## Brief
In the listing below, find the line containing "CN4 pin 1: +5V -> N011". Write out that line and every line after it to the end, exactly and only those.
Material supplied below:
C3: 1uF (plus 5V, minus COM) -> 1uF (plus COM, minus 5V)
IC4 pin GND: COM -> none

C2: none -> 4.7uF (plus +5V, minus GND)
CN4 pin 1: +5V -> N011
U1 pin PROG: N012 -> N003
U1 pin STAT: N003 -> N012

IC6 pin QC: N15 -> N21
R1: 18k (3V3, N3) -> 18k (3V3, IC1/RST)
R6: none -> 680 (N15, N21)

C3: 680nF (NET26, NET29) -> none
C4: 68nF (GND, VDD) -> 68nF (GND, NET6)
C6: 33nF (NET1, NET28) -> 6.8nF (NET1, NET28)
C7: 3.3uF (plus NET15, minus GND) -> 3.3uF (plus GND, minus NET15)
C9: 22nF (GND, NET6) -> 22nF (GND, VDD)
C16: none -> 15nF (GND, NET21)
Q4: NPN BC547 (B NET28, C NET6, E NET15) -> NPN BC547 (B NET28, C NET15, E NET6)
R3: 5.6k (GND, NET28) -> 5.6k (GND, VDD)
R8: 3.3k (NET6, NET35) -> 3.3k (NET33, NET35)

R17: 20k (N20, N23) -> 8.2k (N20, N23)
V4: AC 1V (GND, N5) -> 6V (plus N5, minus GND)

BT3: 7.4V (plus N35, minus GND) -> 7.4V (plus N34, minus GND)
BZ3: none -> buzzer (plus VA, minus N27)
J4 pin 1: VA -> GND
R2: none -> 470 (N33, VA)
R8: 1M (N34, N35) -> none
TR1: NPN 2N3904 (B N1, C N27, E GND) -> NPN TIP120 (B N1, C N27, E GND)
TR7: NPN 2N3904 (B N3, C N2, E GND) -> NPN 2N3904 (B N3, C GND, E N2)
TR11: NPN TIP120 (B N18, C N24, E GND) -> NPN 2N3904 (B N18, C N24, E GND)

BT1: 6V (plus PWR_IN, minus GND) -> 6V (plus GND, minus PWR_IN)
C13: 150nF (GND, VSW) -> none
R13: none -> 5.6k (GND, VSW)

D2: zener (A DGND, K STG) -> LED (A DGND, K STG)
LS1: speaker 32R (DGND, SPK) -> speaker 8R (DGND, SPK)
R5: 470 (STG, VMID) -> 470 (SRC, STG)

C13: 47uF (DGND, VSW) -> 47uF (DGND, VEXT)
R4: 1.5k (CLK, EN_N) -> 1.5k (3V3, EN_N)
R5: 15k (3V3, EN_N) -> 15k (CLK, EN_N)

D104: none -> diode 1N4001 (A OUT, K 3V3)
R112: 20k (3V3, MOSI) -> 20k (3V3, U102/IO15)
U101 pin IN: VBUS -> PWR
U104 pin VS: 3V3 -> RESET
End of Material supplied.
## Completed exercise
CN4 pin 1: +5V -> N011
U1 pin PROG: N012 -> N003
U1 pin STAT: N003 -> N012

IC6 pin QC: N15 -> N21
R1: 18k (3V3, N3) -> 18k (3V3, IC1/RST)
R6: none -> 680 (N15, N21)

C3: 680nF (NET26, NET29) -> none
C4: 68nF (GND, VDD) -> 68nF (GND, NET6)
C6: 33nF (NET1, NET28) -> 6.8nF (NET1, NET28)
C7: 3.3uF (plus NET15, minus GND) -> 3.3uF (plus GND, minus NET15)
C9: 22nF (GND, NET6) -> 22nF (GND, VDD)
C16: none -> 15nF (GND, NET21)
Q4: NPN BC547 (B NET28, C NET6, E NET15) -> NPN BC547 (B NET28, C NET15, E NET6)
R3: 5.6k (GND, NET28) -> 5.6k (GND, VDD)
R8: 3.3k (NET6, NET35) -> 3.3k (NET33, NET35)

R17: 20k (N20, N23) -> 8.2k (N20, N23)
V4: AC 1V (GND, N5) -> 6V (plus N5, minus GND)

BT3: 7.4V (plus N35, minus GND) -> 7.4V (plus N34, minus GND)
BZ3: none -> buzzer (plus VA, minus N27)
J4 pin 1: VA -> GND
R2: none -> 470 (N33, VA)
R8: 1M (N34, N35) -> none
TR1: NPN 2N3904 (B N1, C N27, E GND) -> NPN TIP120 (B N1, C N27, E GND)
TR7: NPN 2N3904 (B N3, C N2, E GND) -> NPN 2N3904 (B N3, C GND, E N2)
TR11: NPN TIP120 (B N18, C N24, E GND) -> NPN 2N3904 (B N18, C N24, E GND)

BT1: 6V (plus PWR_IN, minus GND) -> 6V (plus GND, minus PWR_IN)
C13: 150nF (GND, VSW) -> none
R13: none -> 5.6k (GND, VSW)

D2: zener (A DGND, K STG) -> LED (A DGND, K STG)
LS1: speaker 32R (DGND, SPK) -> speaker 8R (DGND, SPK)
R5: 470 (STG, VMID) -> 470 (SRC, STG)

C13: 47uF (DGND, VSW) -> 47uF (DGND, VEXT)
R4: 1.5k (CLK, EN_N) -> 1.5k (3V3, EN_N)
R5: 15k (3V3, EN_N) -> 15k (CLK, EN_N)

D104: none -> diode 1N4001 (A OUT, K 3V3)
R112: 20k (3V3, MOSI) -> 20k (3V3, U102/IO15)
U101 pin IN: VBUS -> PWR
U104 pin VS: 3V3 -> RESET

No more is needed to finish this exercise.